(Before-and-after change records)

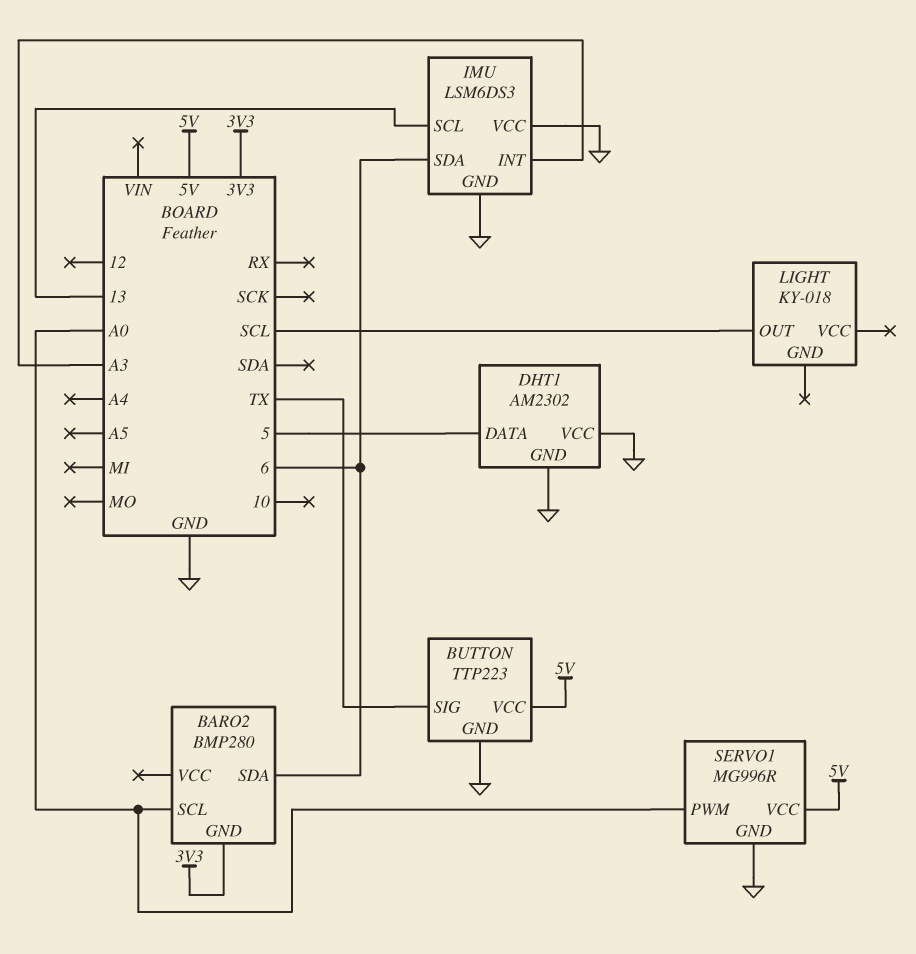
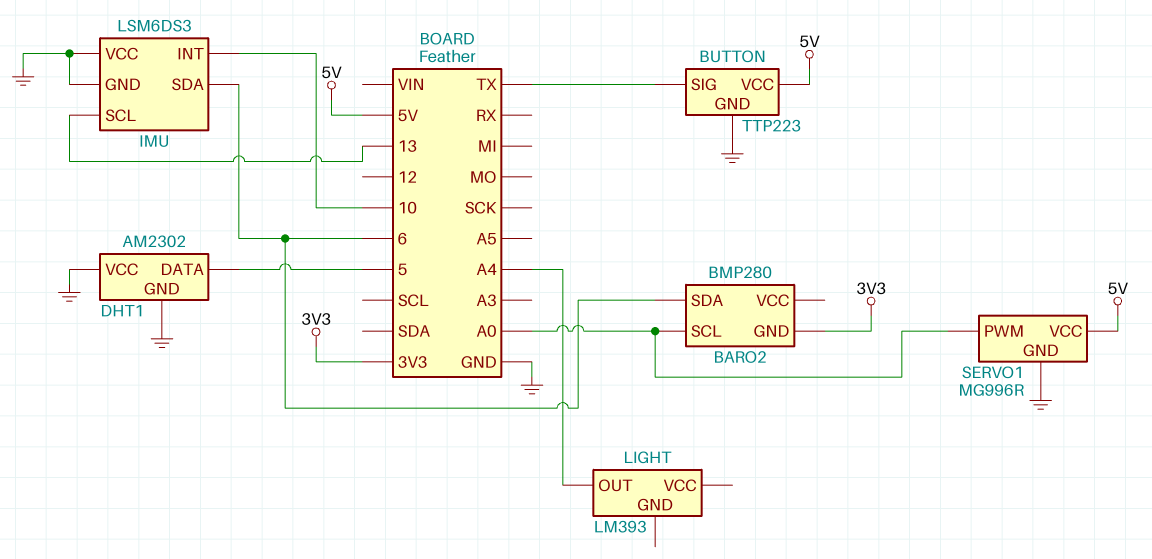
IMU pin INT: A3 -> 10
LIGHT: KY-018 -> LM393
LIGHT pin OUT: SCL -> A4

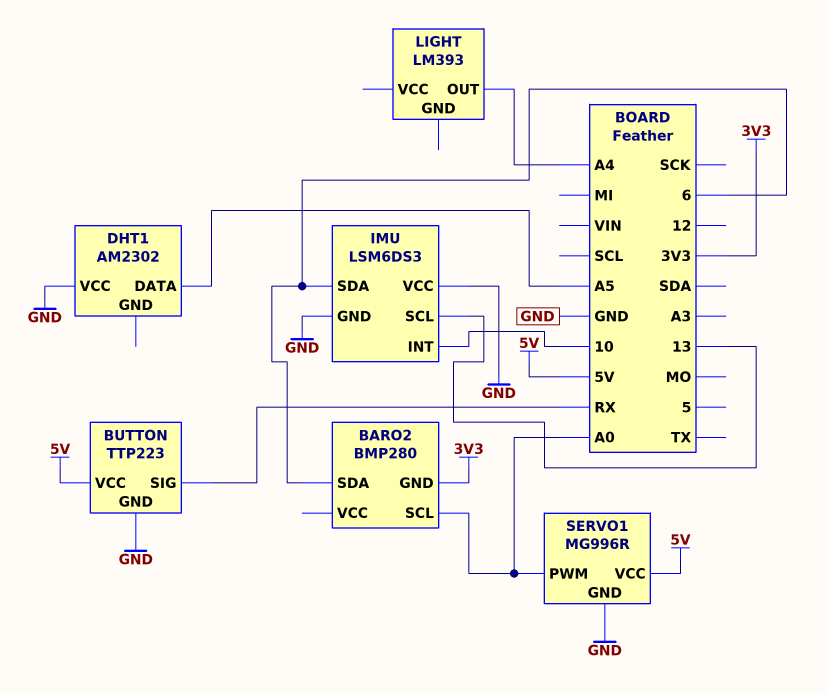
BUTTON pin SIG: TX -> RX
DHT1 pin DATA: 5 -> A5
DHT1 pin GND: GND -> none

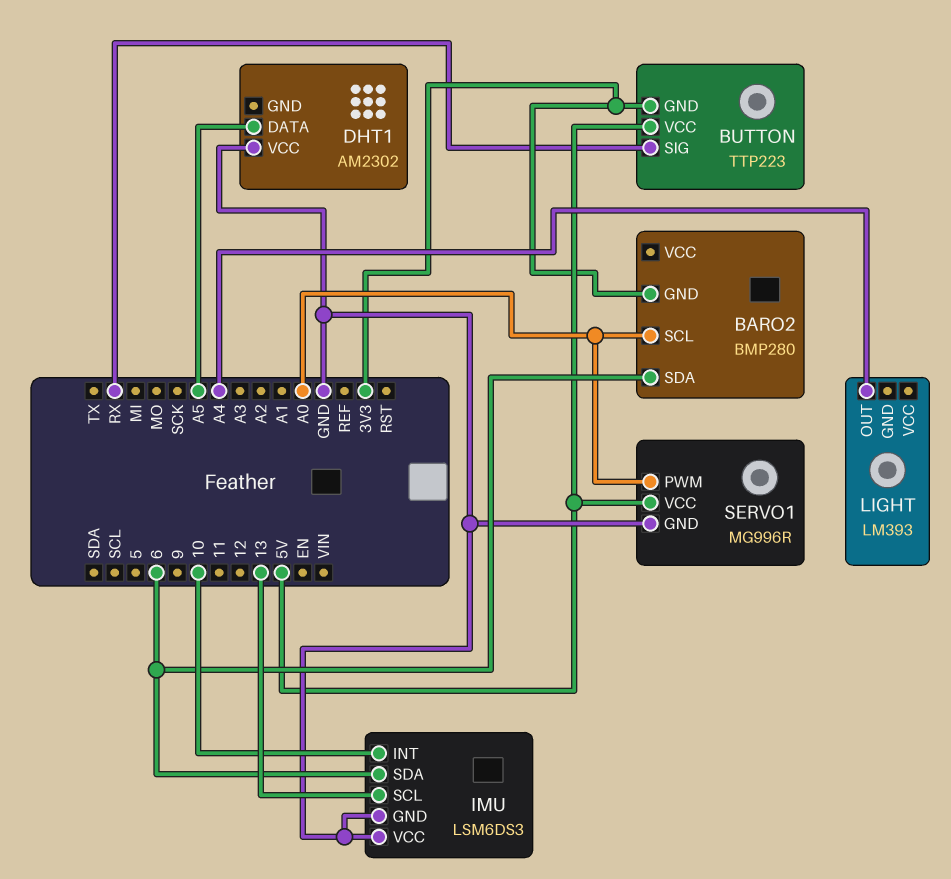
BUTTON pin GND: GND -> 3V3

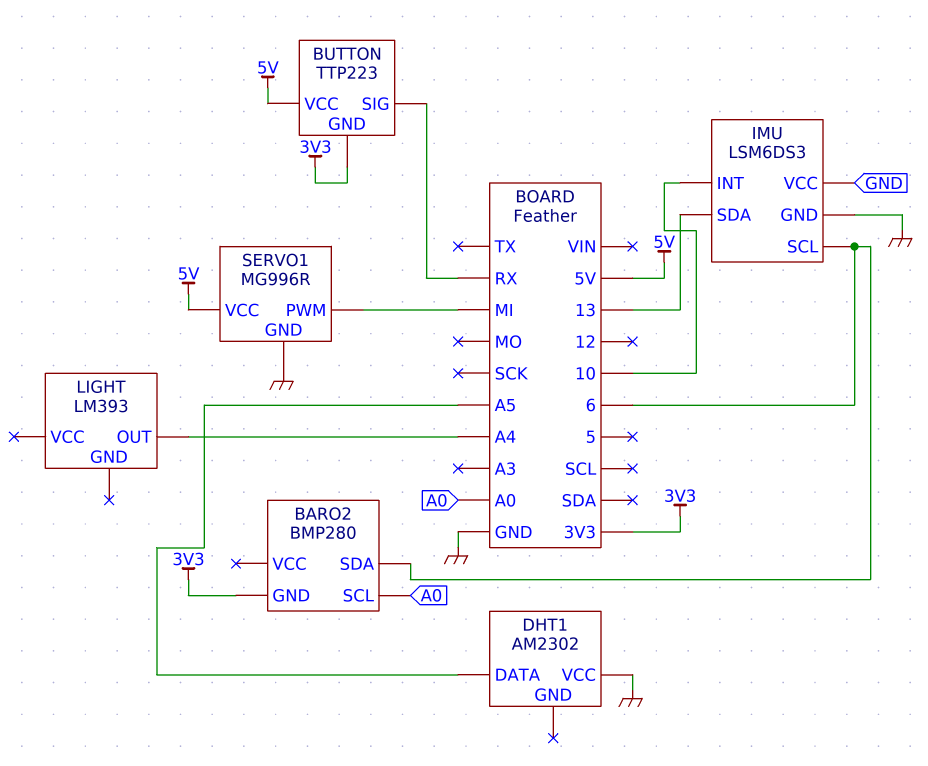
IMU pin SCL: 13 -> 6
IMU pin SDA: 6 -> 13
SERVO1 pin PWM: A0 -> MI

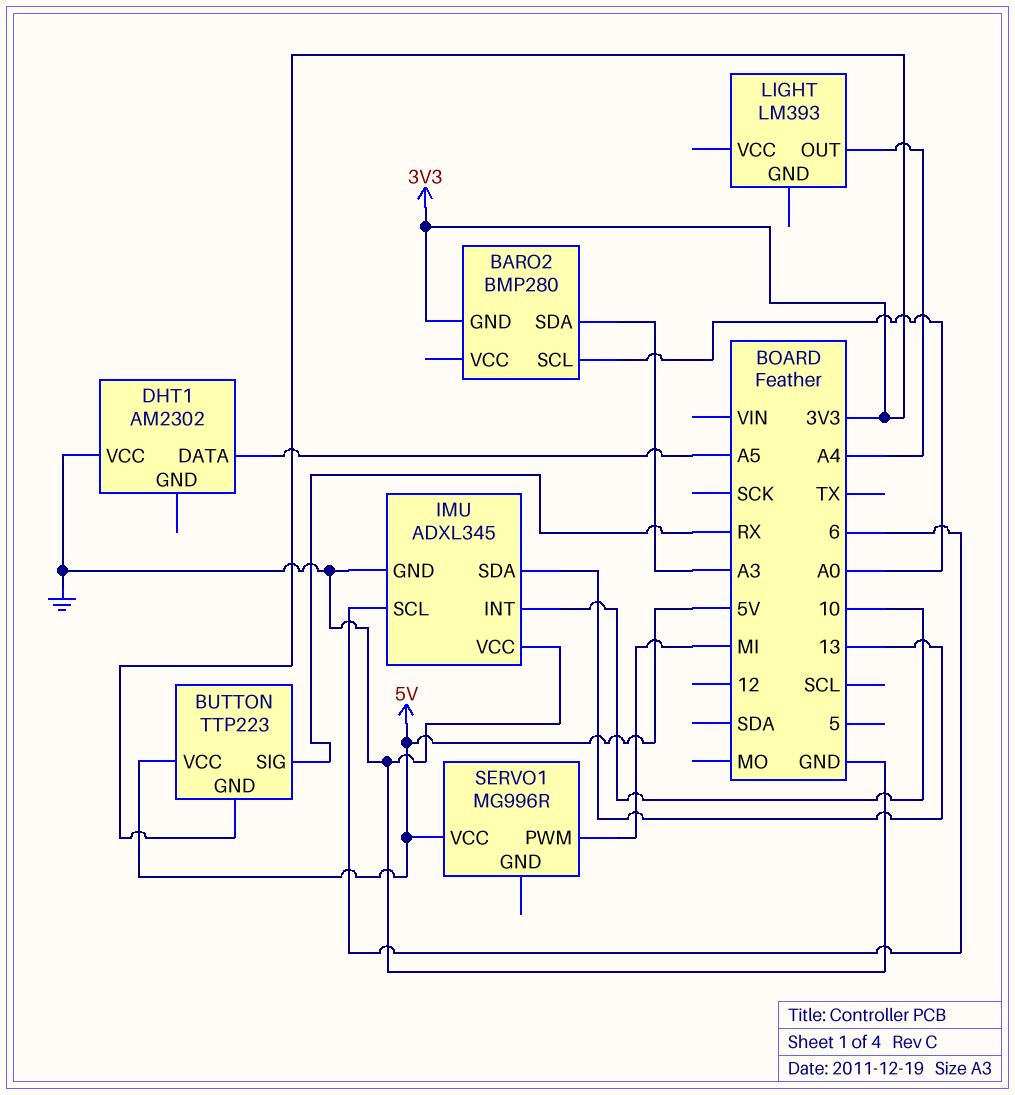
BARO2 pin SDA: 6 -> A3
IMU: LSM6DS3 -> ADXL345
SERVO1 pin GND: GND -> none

Goal of the exercise: Look through the entries above. Copy out every line holding the word "none".

Response area:
DHT1 pin GND: GND -> none
SERVO1 pin GND: GND -> none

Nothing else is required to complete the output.